▶ [TASK DETAILS] Find the "Activity - flyer46: [235,65,571,277]" line in the records below and repeat it and every later line exactly, up to the last; do not include pictures.

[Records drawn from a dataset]
------------------------------------------------------------

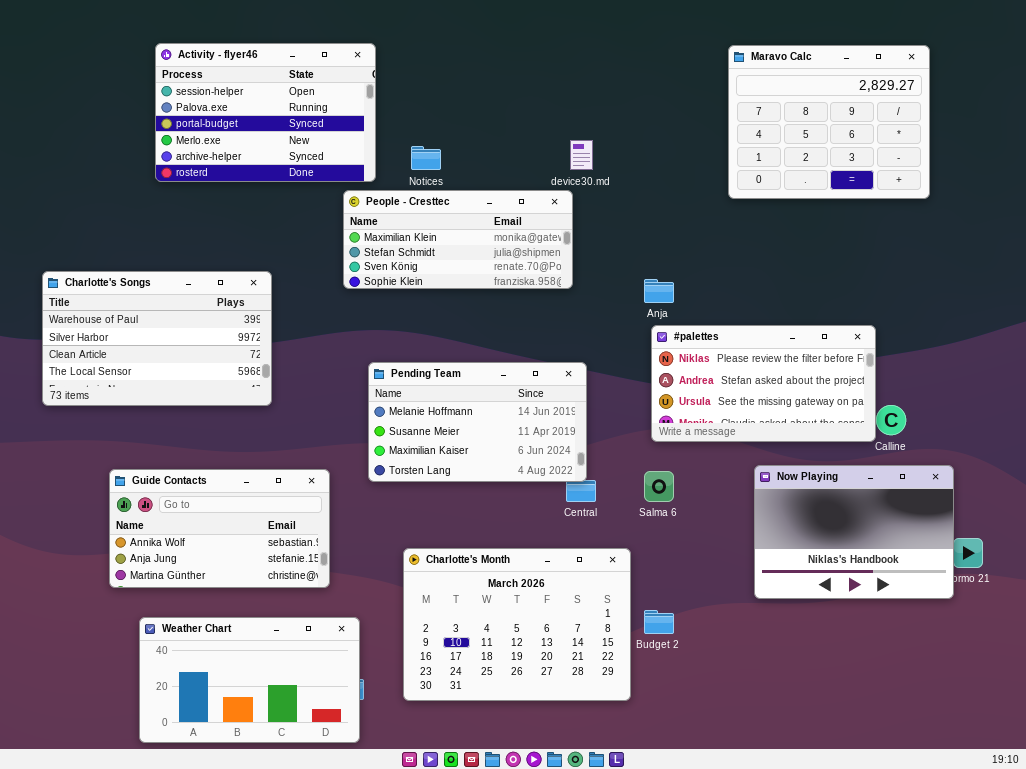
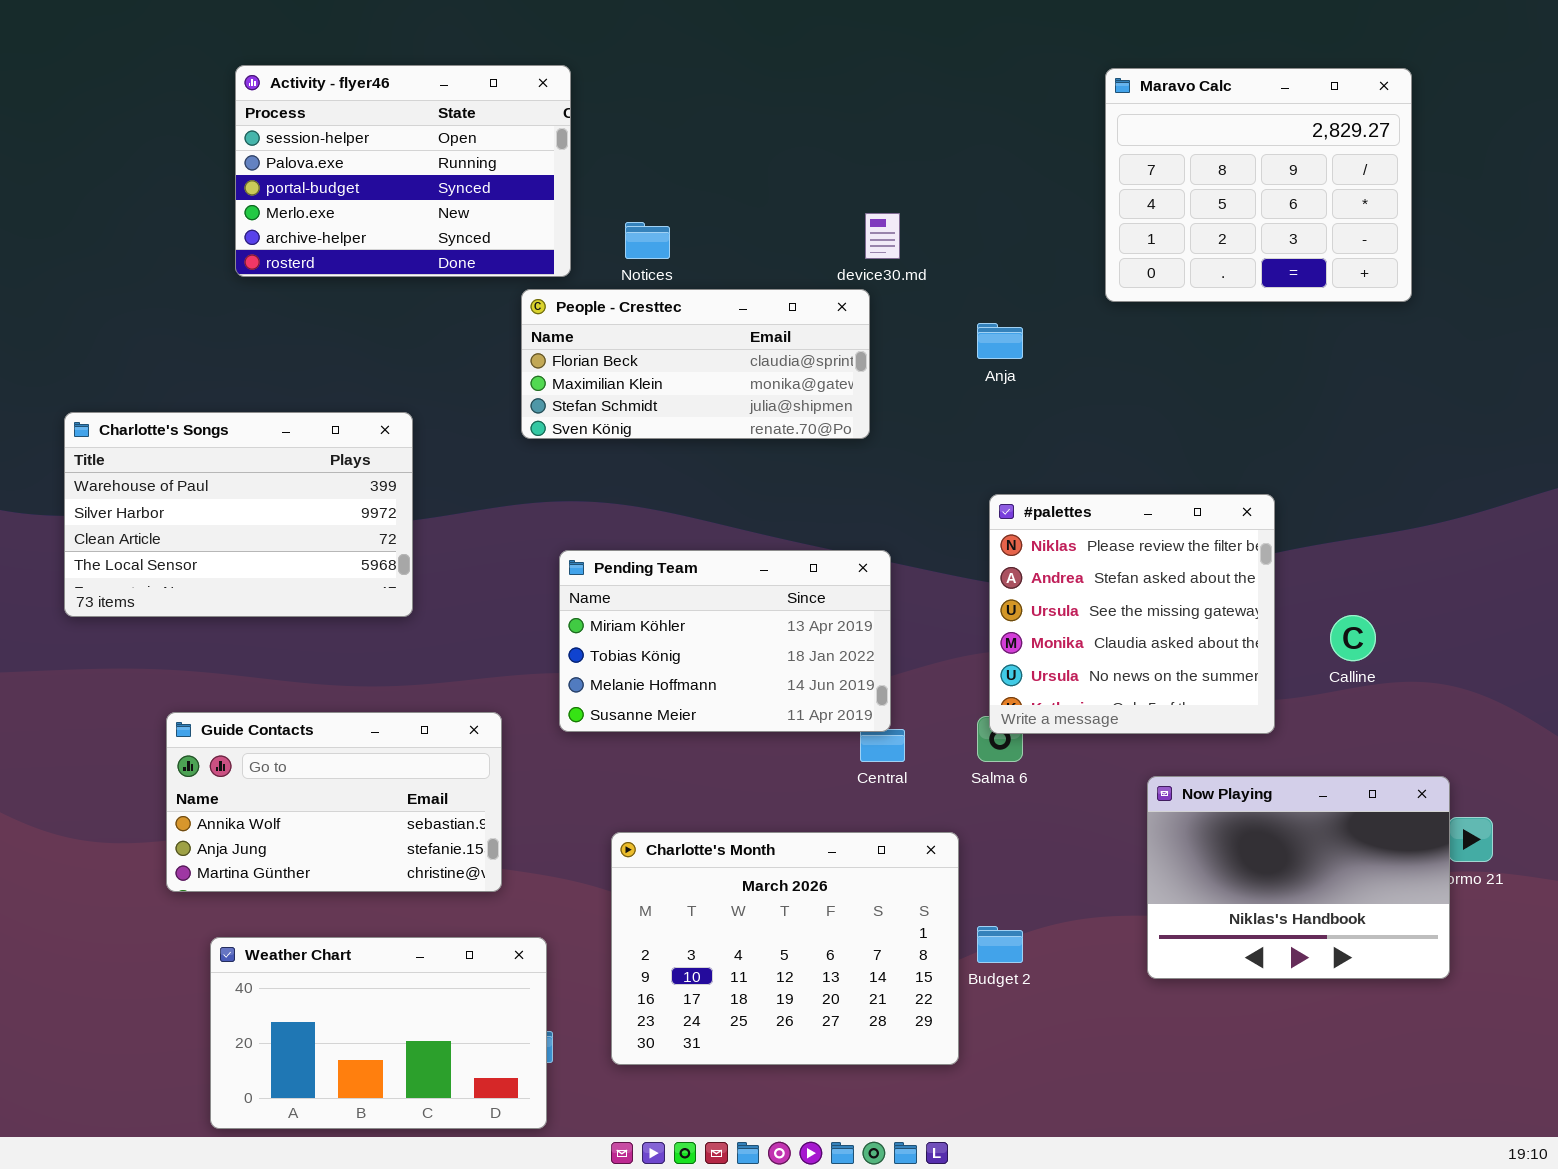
People - Cresttec: [343,190,573,289] -> [521,289,870,439], scrolled up 1 row
Anja: [644,279,674,303] -> [977,323,1023,359], moved
#palettes: [651,325,876,442] -> [989,494,1275,734], resized
Pending Team: [368,362,587,482] -> [559,550,891,732], scrolled up 2 rows
Now Playing: [754,465,954,599] -> [1147,776,1450,979], moved

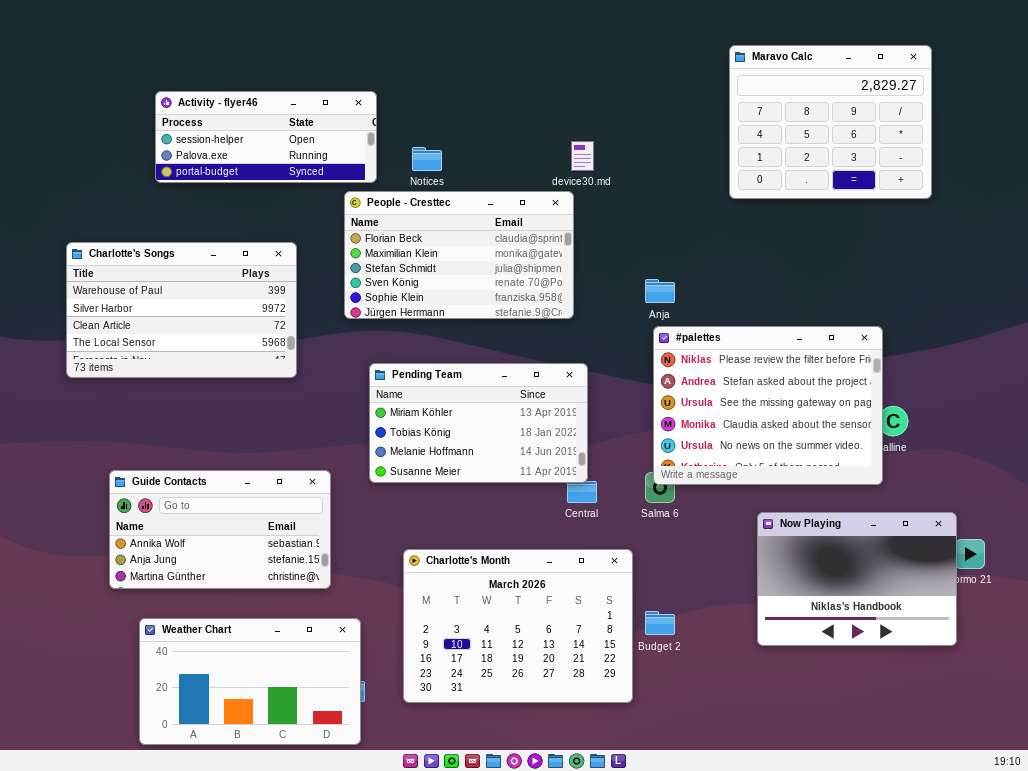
Activity - flyer46: [235,65,571,277] -> [155,91,377,183], resized
People - Cresttec: [521,289,870,439] -> [344,191,574,319], resized
Anja: [977,323,1023,359] -> [645,279,675,303], moved
Charlotte's Songs: [64,412,413,617] -> [66,242,297,378], moved
#palettes: [989,494,1275,734] -> [653,326,883,485], resized

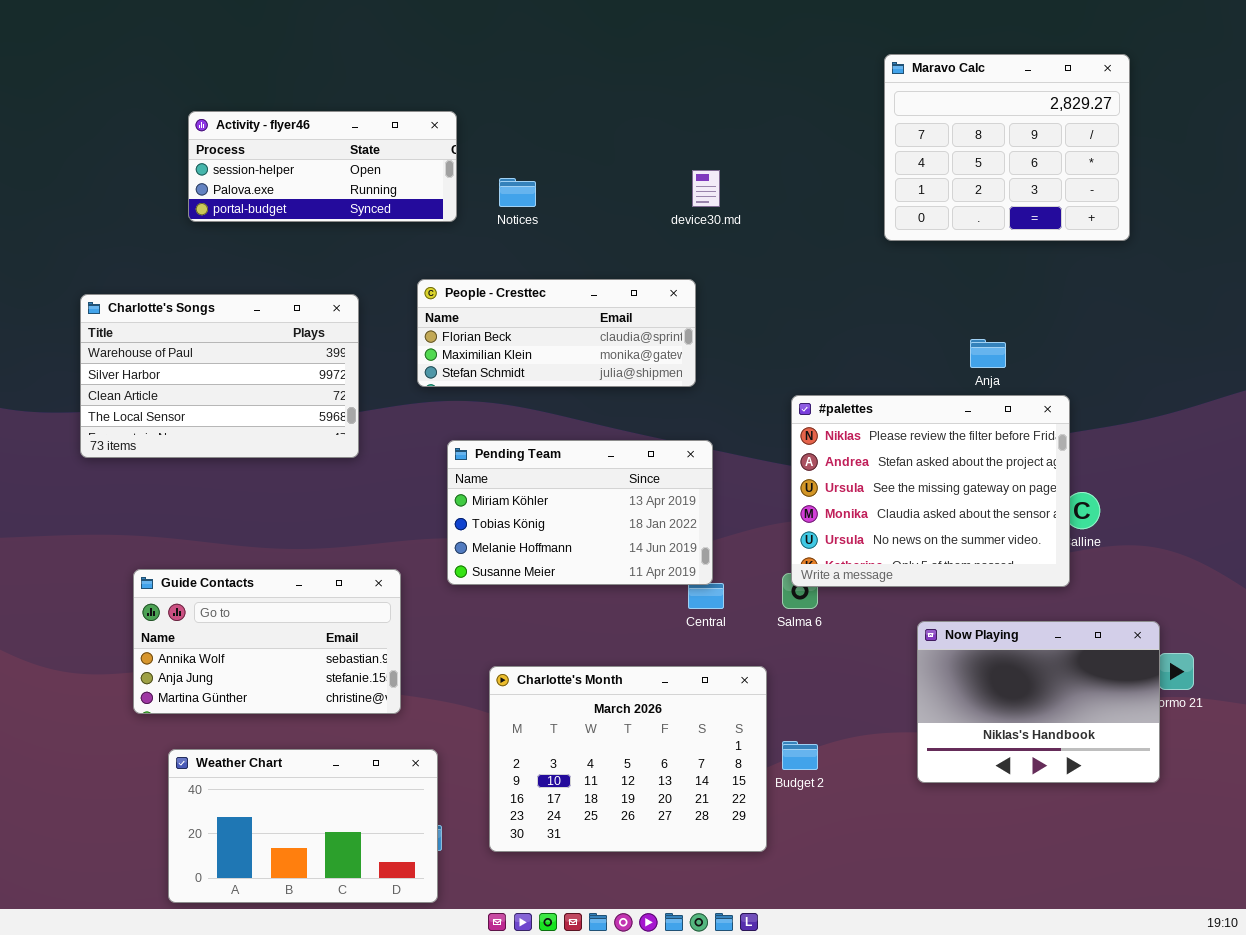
People - Cresttec: [344,191,574,319] -> [417,279,696,387], resized
Anja: [645,279,675,303] -> [970,339,1006,368], moved

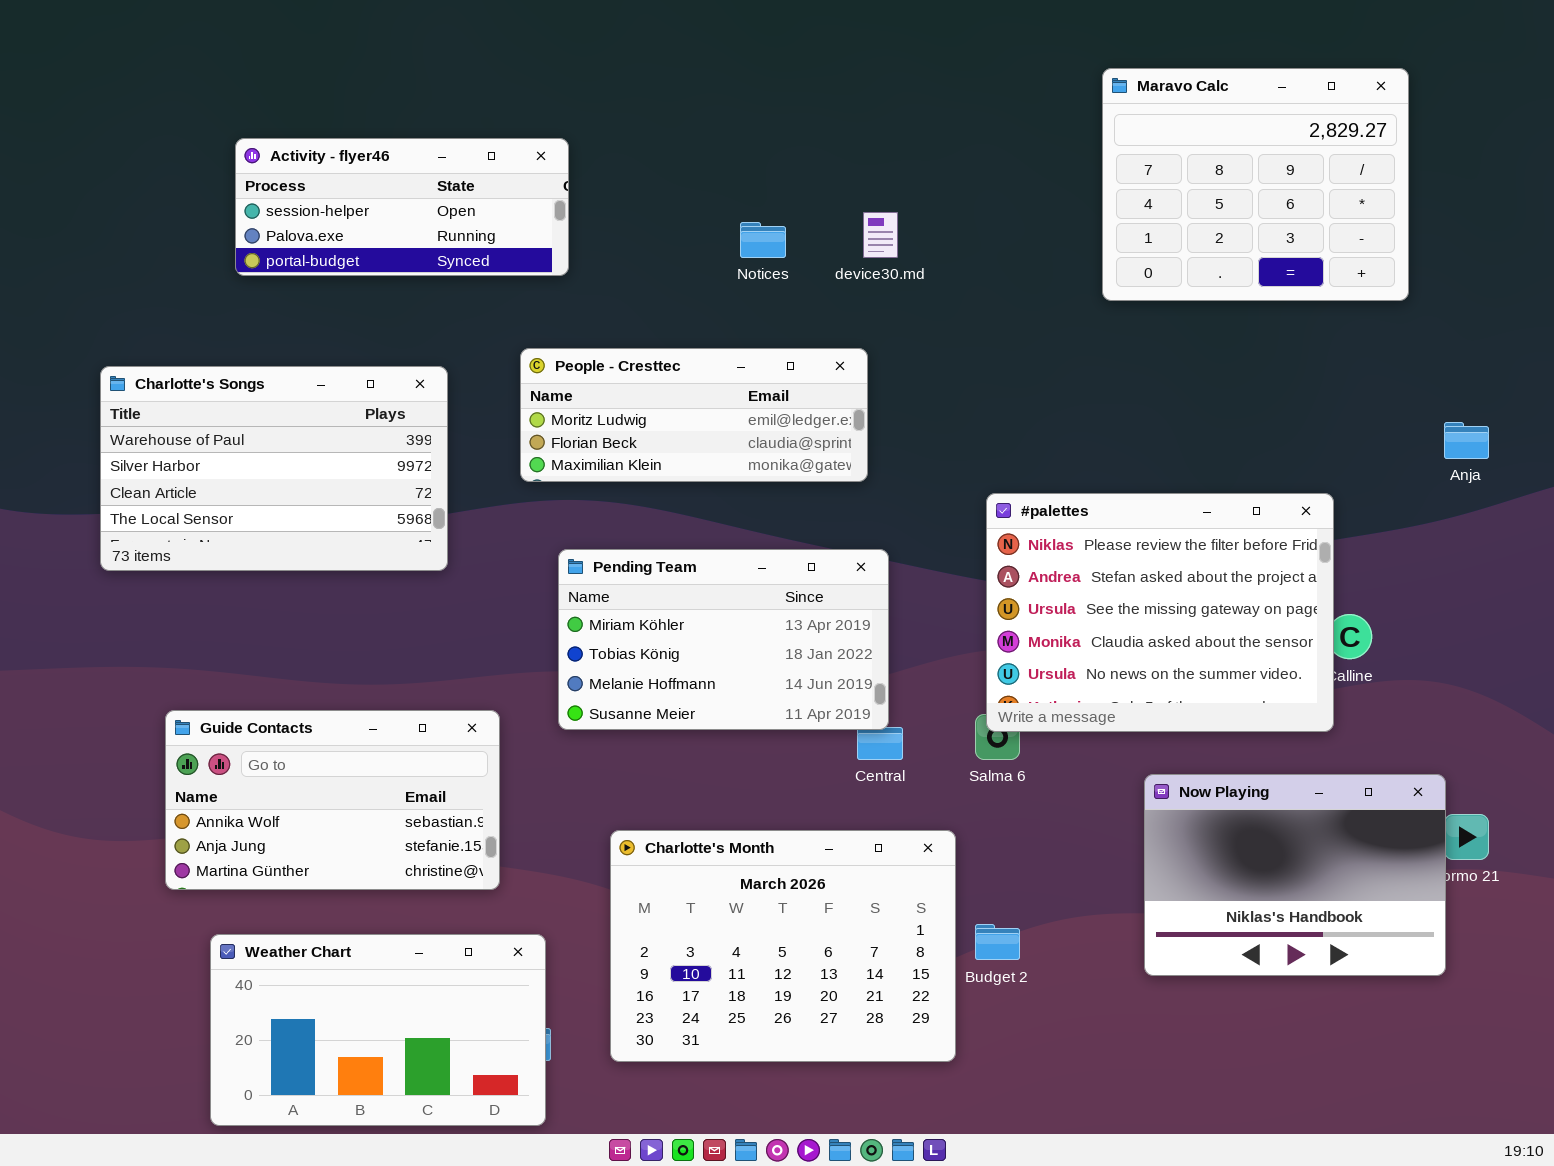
Notices: [499,178,536,207] -> [740,222,786,258], moved
People - Cresttec: [417,279,696,387] -> [520,348,868,482], scrolled up 1 row
Anja: [970,339,1006,368] -> [1444,422,1489,459], moved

------------------------------------------------------------

▶ [SOLUTION TO THIS PROBLEM]
Activity - flyer46: [235,65,571,277] -> [155,91,377,183], resized
People - Cresttec: [521,289,870,439] -> [344,191,574,319], resized
Anja: [977,323,1023,359] -> [645,279,675,303], moved
Charlotte's Songs: [64,412,413,617] -> [66,242,297,378], moved
#palettes: [989,494,1275,734] -> [653,326,883,485], resized

People - Cresttec: [344,191,574,319] -> [417,279,696,387], resized
Anja: [645,279,675,303] -> [970,339,1006,368], moved

Notices: [499,178,536,207] -> [740,222,786,258], moved
People - Cresttec: [417,279,696,387] -> [520,348,868,482], scrolled up 1 row
Anja: [970,339,1006,368] -> [1444,422,1489,459], moved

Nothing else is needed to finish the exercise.